### INSTRUCTIONS TO FOLLOW
Only the pictures should be dropped; copy the rest of the entries exactly.

### ENTRIES SHOWN
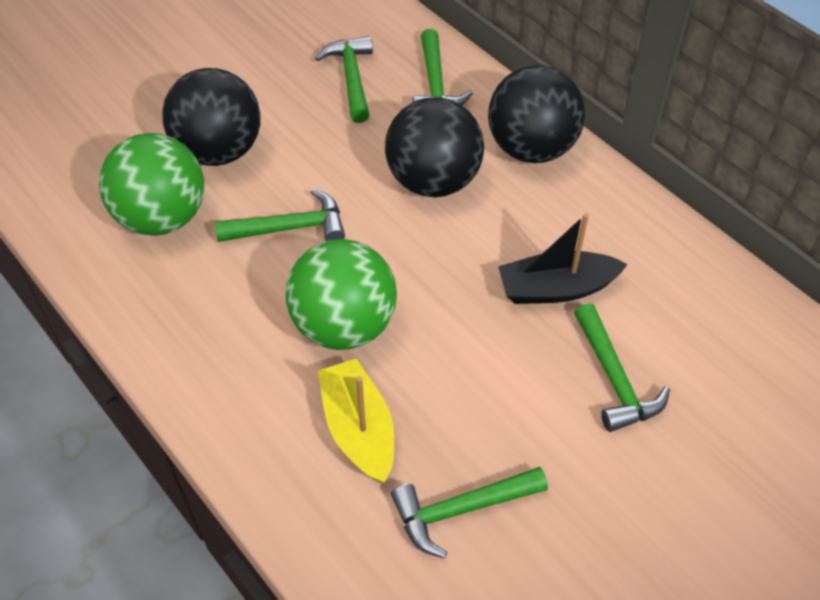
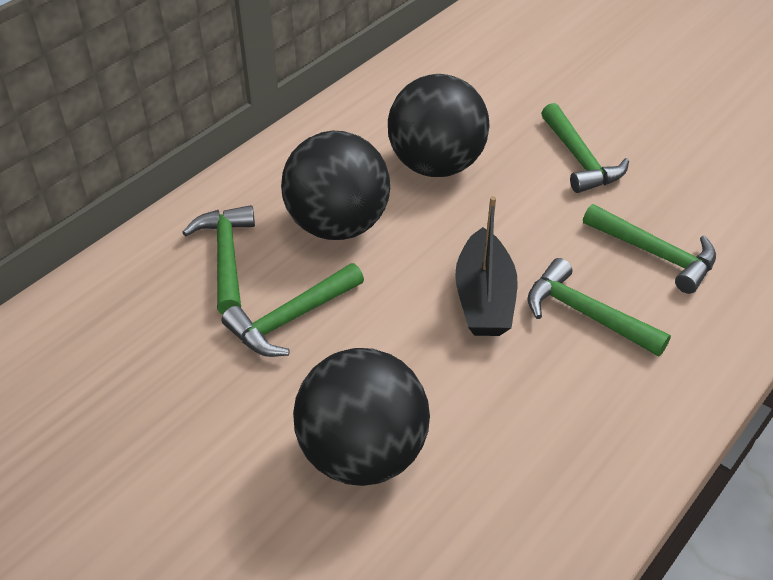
green ball: 2 -> 0
yellow boat: 1 -> 0

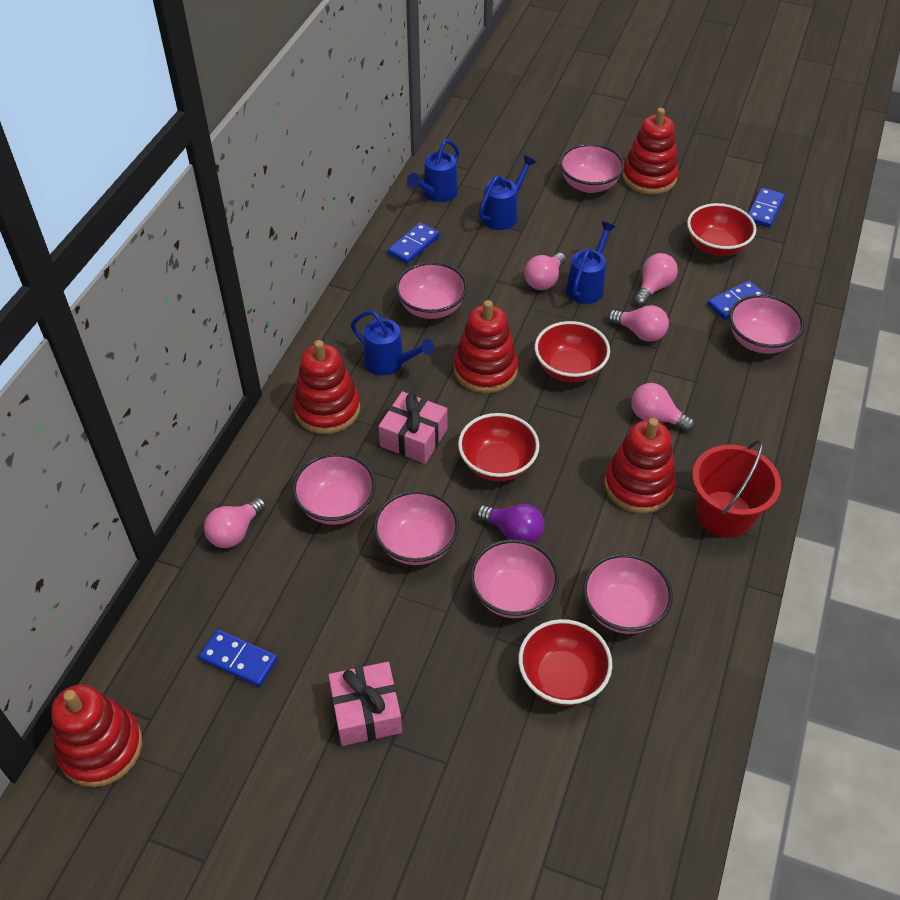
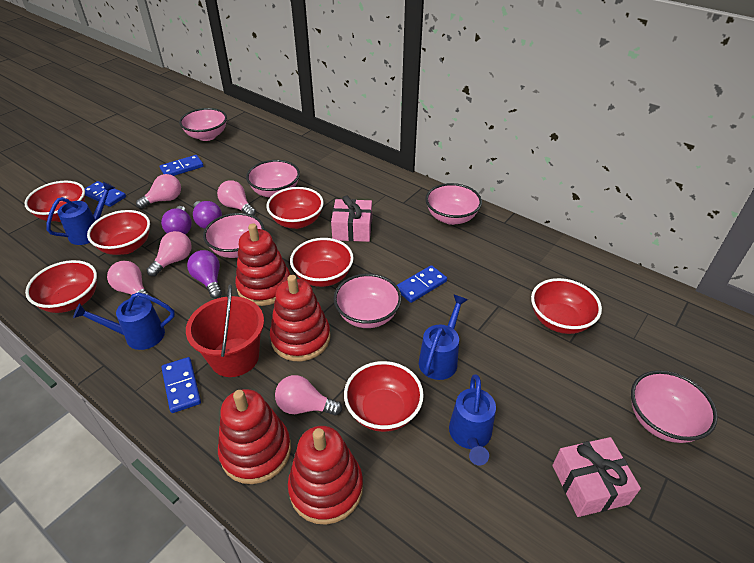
pink bowl: 7 -> 6
purple light bulb: 1 -> 3
red bowl: 4 -> 7
red stacking toy: 5 -> 4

### WRITTEN ANSWER
green ball: 2 -> 0
yellow boat: 1 -> 0

pink bowl: 7 -> 6
purple light bulb: 1 -> 3
red bowl: 4 -> 7
red stacking toy: 5 -> 4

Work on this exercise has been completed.